Start of Block
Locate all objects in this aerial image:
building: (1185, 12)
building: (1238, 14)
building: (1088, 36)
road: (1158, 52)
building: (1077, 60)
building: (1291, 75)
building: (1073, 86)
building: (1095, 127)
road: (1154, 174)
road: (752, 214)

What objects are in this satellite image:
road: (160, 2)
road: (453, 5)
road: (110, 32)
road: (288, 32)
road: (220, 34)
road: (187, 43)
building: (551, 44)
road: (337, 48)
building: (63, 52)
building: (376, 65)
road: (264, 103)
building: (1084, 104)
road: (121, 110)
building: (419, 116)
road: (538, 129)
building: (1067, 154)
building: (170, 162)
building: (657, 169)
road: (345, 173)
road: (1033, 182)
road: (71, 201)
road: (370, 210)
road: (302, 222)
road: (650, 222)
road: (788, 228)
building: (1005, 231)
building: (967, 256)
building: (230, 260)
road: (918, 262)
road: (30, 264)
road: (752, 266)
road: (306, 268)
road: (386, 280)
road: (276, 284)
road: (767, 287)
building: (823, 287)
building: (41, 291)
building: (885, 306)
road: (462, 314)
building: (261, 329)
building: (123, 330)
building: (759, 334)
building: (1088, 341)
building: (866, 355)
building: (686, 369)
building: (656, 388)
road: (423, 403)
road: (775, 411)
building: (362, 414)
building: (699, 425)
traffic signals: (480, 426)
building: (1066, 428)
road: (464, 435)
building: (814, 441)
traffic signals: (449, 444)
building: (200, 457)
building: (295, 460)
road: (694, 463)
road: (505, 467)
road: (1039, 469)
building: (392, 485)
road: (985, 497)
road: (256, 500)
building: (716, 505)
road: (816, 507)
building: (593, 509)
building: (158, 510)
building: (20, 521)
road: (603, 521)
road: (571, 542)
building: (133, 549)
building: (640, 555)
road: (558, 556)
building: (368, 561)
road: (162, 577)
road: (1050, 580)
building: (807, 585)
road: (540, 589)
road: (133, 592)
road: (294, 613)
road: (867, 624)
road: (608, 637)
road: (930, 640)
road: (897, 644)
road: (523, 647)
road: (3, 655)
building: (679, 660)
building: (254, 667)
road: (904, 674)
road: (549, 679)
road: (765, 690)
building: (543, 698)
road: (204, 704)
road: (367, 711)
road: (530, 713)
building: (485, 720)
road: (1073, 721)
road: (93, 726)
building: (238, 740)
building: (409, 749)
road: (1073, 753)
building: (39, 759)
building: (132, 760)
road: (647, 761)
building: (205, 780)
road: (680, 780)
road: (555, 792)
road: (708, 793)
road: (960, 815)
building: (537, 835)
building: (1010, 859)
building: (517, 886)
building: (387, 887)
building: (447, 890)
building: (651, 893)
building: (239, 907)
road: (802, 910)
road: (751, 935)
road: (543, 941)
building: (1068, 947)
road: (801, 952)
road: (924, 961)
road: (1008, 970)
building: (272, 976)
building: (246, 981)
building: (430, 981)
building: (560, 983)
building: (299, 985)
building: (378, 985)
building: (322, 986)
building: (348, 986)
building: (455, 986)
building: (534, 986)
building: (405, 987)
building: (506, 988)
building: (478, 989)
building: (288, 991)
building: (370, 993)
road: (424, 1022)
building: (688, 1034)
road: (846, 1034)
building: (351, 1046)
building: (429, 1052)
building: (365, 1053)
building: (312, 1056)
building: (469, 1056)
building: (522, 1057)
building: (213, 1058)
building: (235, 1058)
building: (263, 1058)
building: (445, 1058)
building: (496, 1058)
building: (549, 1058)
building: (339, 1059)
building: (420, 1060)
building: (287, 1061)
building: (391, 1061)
End of Block
__EXERCISE REQUIREMENTS__:
Repeat the whole listing verbatim.

__RESULT OF THIS TASK__:
Locate all objects in this aerial image:
building: (1185, 12)
building: (1238, 14)
building: (1088, 36)
road: (1158, 52)
building: (1077, 60)
building: (1291, 75)
building: (1073, 86)
building: (1095, 127)
road: (1154, 174)
road: (752, 214)

What objects are in this satellite image:
road: (160, 2)
road: (453, 5)
road: (110, 32)
road: (288, 32)
road: (220, 34)
road: (187, 43)
building: (551, 44)
road: (337, 48)
building: (63, 52)
building: (376, 65)
road: (264, 103)
building: (1084, 104)
road: (121, 110)
building: (419, 116)
road: (538, 129)
building: (1067, 154)
building: (170, 162)
building: (657, 169)
road: (345, 173)
road: (1033, 182)
road: (71, 201)
road: (370, 210)
road: (302, 222)
road: (650, 222)
road: (788, 228)
building: (1005, 231)
building: (967, 256)
building: (230, 260)
road: (918, 262)
road: (30, 264)
road: (752, 266)
road: (306, 268)
road: (386, 280)
road: (276, 284)
road: (767, 287)
building: (823, 287)
building: (41, 291)
building: (885, 306)
road: (462, 314)
building: (261, 329)
building: (123, 330)
building: (759, 334)
building: (1088, 341)
building: (866, 355)
building: (686, 369)
building: (656, 388)
road: (423, 403)
road: (775, 411)
building: (362, 414)
building: (699, 425)
traffic signals: (480, 426)
building: (1066, 428)
road: (464, 435)
building: (814, 441)
traffic signals: (449, 444)
building: (200, 457)
building: (295, 460)
road: (694, 463)
road: (505, 467)
road: (1039, 469)
building: (392, 485)
road: (985, 497)
road: (256, 500)
building: (716, 505)
road: (816, 507)
building: (593, 509)
building: (158, 510)
building: (20, 521)
road: (603, 521)
road: (571, 542)
building: (133, 549)
building: (640, 555)
road: (558, 556)
building: (368, 561)
road: (162, 577)
road: (1050, 580)
building: (807, 585)
road: (540, 589)
road: (133, 592)
road: (294, 613)
road: (867, 624)
road: (608, 637)
road: (930, 640)
road: (897, 644)
road: (523, 647)
road: (3, 655)
building: (679, 660)
building: (254, 667)
road: (904, 674)
road: (549, 679)
road: (765, 690)
building: (543, 698)
road: (204, 704)
road: (367, 711)
road: (530, 713)
building: (485, 720)
road: (1073, 721)
road: (93, 726)
building: (238, 740)
building: (409, 749)
road: (1073, 753)
building: (39, 759)
building: (132, 760)
road: (647, 761)
building: (205, 780)
road: (680, 780)
road: (555, 792)
road: (708, 793)
road: (960, 815)
building: (537, 835)
building: (1010, 859)
building: (517, 886)
building: (387, 887)
building: (447, 890)
building: (651, 893)
building: (239, 907)
road: (802, 910)
road: (751, 935)
road: (543, 941)
building: (1068, 947)
road: (801, 952)
road: (924, 961)
road: (1008, 970)
building: (272, 976)
building: (246, 981)
building: (430, 981)
building: (560, 983)
building: (299, 985)
building: (378, 985)
building: (322, 986)
building: (348, 986)
building: (455, 986)
building: (534, 986)
building: (405, 987)
building: (506, 988)
building: (478, 989)
building: (288, 991)
building: (370, 993)
road: (424, 1022)
building: (688, 1034)
road: (846, 1034)
building: (351, 1046)
building: (429, 1052)
building: (365, 1053)
building: (312, 1056)
building: (469, 1056)
building: (522, 1057)
building: (213, 1058)
building: (235, 1058)
building: (263, 1058)
building: (445, 1058)
building: (496, 1058)
building: (549, 1058)
building: (339, 1059)
building: (420, 1060)
building: (287, 1061)
building: (391, 1061)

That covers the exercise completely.